## TASK DETAILS
Please give again, exactly and in full, each line from the one holding "RELAY1 pin IN2: D8 -> D10" to the end of the listing.

*** SOURCE DATA Section Begins ***

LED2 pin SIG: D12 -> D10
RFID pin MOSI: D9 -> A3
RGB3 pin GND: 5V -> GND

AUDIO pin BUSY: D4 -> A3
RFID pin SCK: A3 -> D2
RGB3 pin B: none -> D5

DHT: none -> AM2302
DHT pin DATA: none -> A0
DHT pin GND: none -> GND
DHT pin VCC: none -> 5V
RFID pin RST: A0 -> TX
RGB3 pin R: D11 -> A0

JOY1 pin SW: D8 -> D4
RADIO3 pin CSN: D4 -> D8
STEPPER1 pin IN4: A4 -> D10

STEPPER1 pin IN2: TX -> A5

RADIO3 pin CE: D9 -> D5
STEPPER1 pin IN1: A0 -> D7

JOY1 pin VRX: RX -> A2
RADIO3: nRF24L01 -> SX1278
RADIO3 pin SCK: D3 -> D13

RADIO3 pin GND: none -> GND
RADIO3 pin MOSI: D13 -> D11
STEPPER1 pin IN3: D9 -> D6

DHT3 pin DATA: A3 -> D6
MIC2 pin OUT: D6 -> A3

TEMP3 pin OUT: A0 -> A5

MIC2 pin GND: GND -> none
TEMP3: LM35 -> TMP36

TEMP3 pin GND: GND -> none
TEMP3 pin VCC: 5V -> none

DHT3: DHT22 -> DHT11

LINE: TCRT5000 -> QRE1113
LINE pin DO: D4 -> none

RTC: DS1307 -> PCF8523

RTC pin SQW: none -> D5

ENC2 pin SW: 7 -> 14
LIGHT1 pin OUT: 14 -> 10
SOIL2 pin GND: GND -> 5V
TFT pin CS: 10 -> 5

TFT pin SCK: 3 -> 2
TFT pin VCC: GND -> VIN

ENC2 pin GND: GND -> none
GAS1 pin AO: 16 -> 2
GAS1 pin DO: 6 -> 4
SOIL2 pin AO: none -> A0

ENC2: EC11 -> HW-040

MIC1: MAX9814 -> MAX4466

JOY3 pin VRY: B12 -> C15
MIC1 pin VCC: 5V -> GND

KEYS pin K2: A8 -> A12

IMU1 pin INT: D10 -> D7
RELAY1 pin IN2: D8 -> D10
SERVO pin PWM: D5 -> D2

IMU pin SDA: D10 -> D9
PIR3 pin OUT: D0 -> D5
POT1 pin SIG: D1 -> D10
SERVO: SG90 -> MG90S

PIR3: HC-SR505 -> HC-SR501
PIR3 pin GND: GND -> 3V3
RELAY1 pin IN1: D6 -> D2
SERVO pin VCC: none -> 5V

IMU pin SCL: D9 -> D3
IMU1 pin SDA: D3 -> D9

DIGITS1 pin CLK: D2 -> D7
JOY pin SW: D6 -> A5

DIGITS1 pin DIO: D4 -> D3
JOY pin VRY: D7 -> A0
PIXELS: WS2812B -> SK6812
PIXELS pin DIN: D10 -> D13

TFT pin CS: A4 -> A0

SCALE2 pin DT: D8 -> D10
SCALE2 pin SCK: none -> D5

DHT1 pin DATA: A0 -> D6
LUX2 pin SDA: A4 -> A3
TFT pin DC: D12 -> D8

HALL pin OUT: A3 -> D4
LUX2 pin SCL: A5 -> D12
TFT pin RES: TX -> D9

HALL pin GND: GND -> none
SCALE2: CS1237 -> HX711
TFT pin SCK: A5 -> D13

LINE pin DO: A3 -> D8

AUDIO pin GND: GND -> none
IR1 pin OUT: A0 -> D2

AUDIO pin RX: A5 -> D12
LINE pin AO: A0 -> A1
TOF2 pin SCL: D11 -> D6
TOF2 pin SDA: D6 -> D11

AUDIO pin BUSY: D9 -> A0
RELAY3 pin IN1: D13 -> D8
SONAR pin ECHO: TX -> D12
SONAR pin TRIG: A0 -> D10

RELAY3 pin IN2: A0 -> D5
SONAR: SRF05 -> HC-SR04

*** SOURCE DATA Section Ends ***

## RESPONSE TO THIS EXERCISE
RELAY1 pin IN2: D8 -> D10
SERVO pin PWM: D5 -> D2

IMU pin SDA: D10 -> D9
PIR3 pin OUT: D0 -> D5
POT1 pin SIG: D1 -> D10
SERVO: SG90 -> MG90S

PIR3: HC-SR505 -> HC-SR501
PIR3 pin GND: GND -> 3V3
RELAY1 pin IN1: D6 -> D2
SERVO pin VCC: none -> 5V

IMU pin SCL: D9 -> D3
IMU1 pin SDA: D3 -> D9

DIGITS1 pin CLK: D2 -> D7
JOY pin SW: D6 -> A5

DIGITS1 pin DIO: D4 -> D3
JOY pin VRY: D7 -> A0
PIXELS: WS2812B -> SK6812
PIXELS pin DIN: D10 -> D13

TFT pin CS: A4 -> A0

SCALE2 pin DT: D8 -> D10
SCALE2 pin SCK: none -> D5

DHT1 pin DATA: A0 -> D6
LUX2 pin SDA: A4 -> A3
TFT pin DC: D12 -> D8

HALL pin OUT: A3 -> D4
LUX2 pin SCL: A5 -> D12
TFT pin RES: TX -> D9

HALL pin GND: GND -> none
SCALE2: CS1237 -> HX711
TFT pin SCK: A5 -> D13

LINE pin DO: A3 -> D8

AUDIO pin GND: GND -> none
IR1 pin OUT: A0 -> D2

AUDIO pin RX: A5 -> D12
LINE pin AO: A0 -> A1
TOF2 pin SCL: D11 -> D6
TOF2 pin SDA: D6 -> D11

AUDIO pin BUSY: D9 -> A0
RELAY3 pin IN1: D13 -> D8
SONAR pin ECHO: TX -> D12
SONAR pin TRIG: A0 -> D10

RELAY3 pin IN2: A0 -> D5
SONAR: SRF05 -> HC-SR04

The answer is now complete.